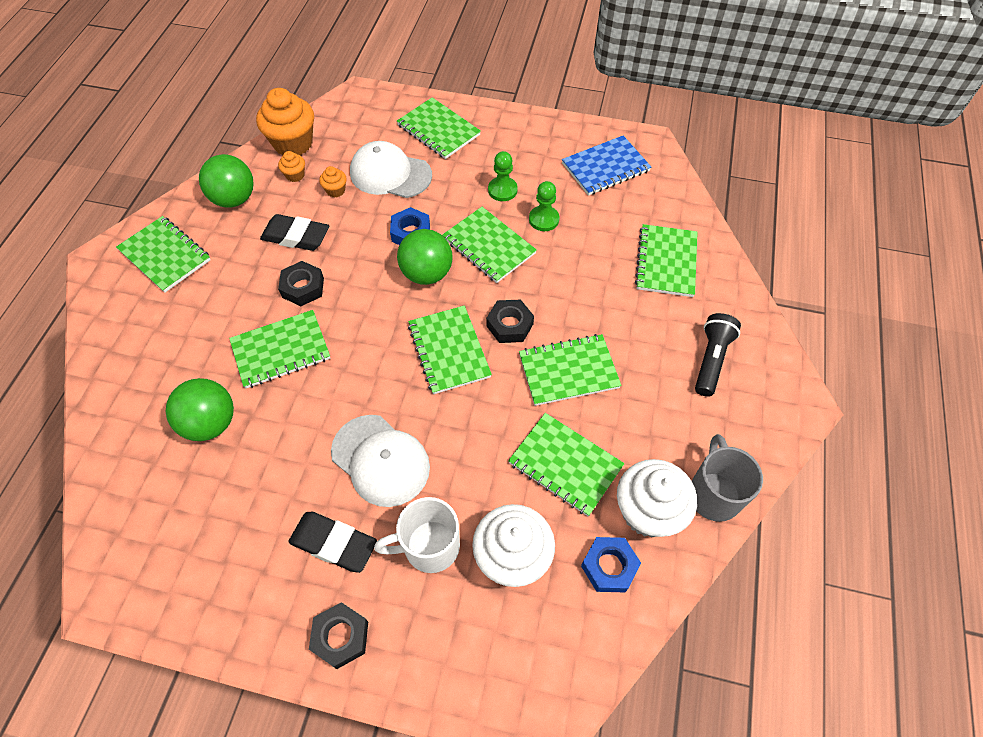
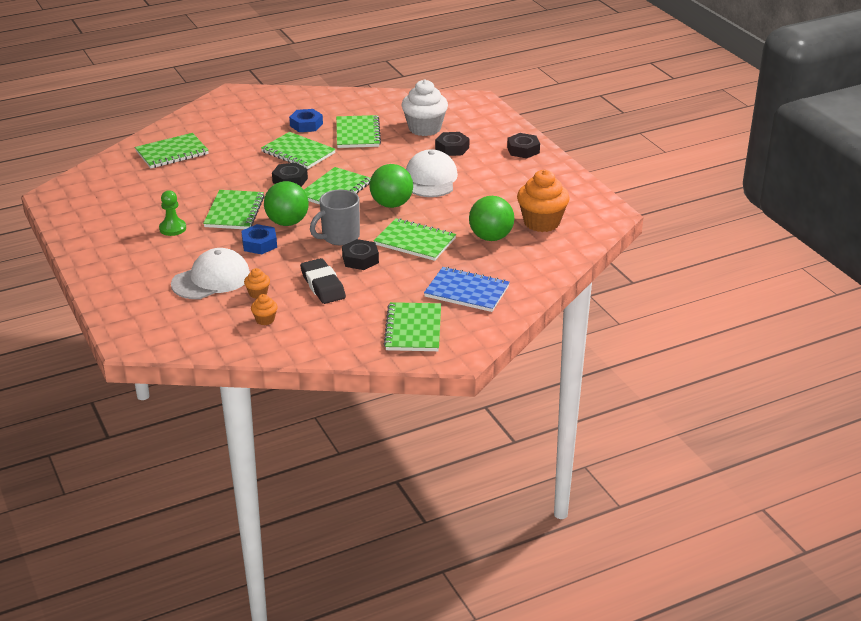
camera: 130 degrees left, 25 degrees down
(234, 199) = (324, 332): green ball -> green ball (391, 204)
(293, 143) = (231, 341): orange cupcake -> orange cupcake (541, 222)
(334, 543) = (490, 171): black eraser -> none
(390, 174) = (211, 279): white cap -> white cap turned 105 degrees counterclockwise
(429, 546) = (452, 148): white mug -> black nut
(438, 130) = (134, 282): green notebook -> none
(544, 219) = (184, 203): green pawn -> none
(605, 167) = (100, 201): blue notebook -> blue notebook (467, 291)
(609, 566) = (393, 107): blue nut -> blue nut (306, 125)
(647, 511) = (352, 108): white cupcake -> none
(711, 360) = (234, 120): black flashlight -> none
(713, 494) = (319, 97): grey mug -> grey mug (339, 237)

---

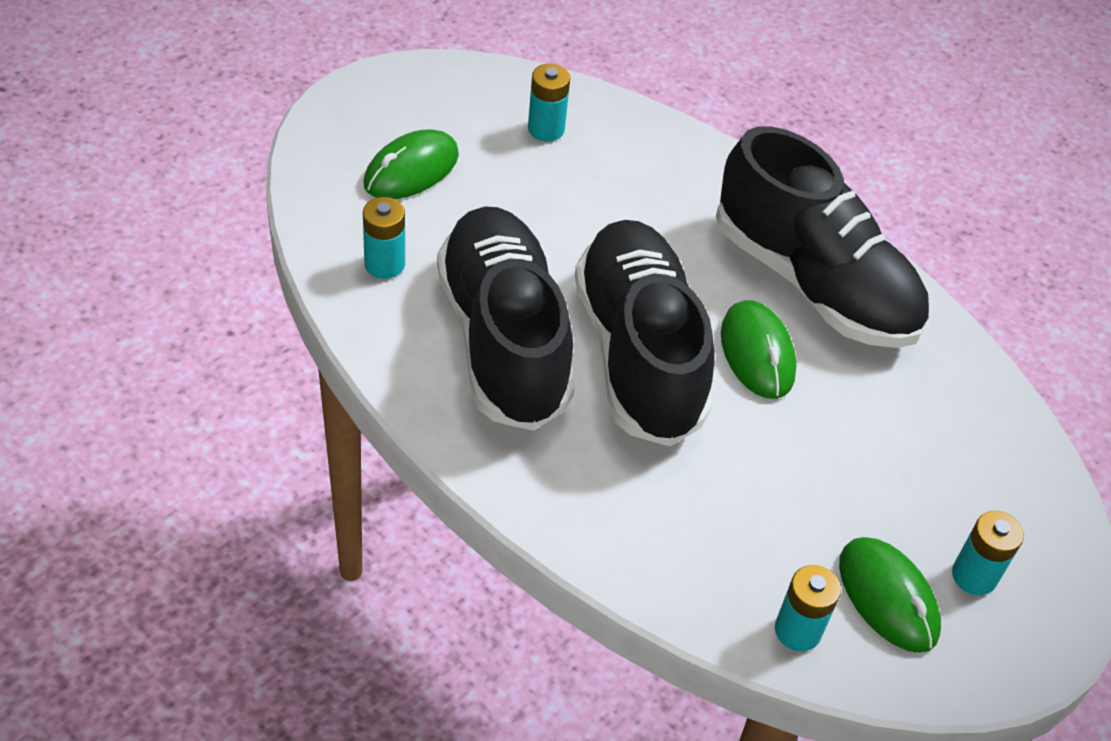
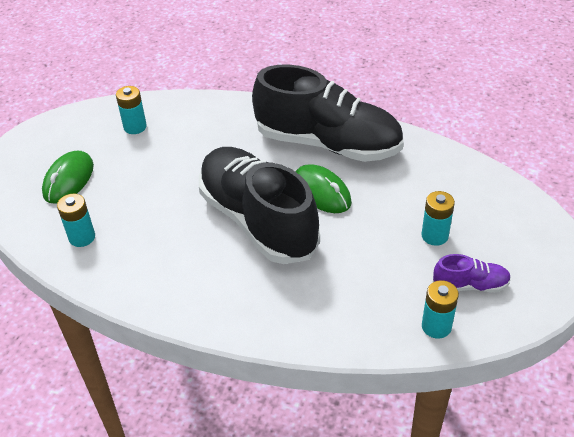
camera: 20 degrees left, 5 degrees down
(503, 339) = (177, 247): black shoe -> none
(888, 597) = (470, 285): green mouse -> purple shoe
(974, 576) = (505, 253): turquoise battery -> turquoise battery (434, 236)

---

# [AIM OF THE EXERCISE]
Only those lines of the entries above that run from the line containing "(888, 597) = (470, 285): green" to the line containing "(974, 576) = (505, 253): turquoise", both included, should be transcribed exactly.

# [REPLY]
(888, 597) = (470, 285): green mouse -> purple shoe
(974, 576) = (505, 253): turquoise battery -> turquoise battery (434, 236)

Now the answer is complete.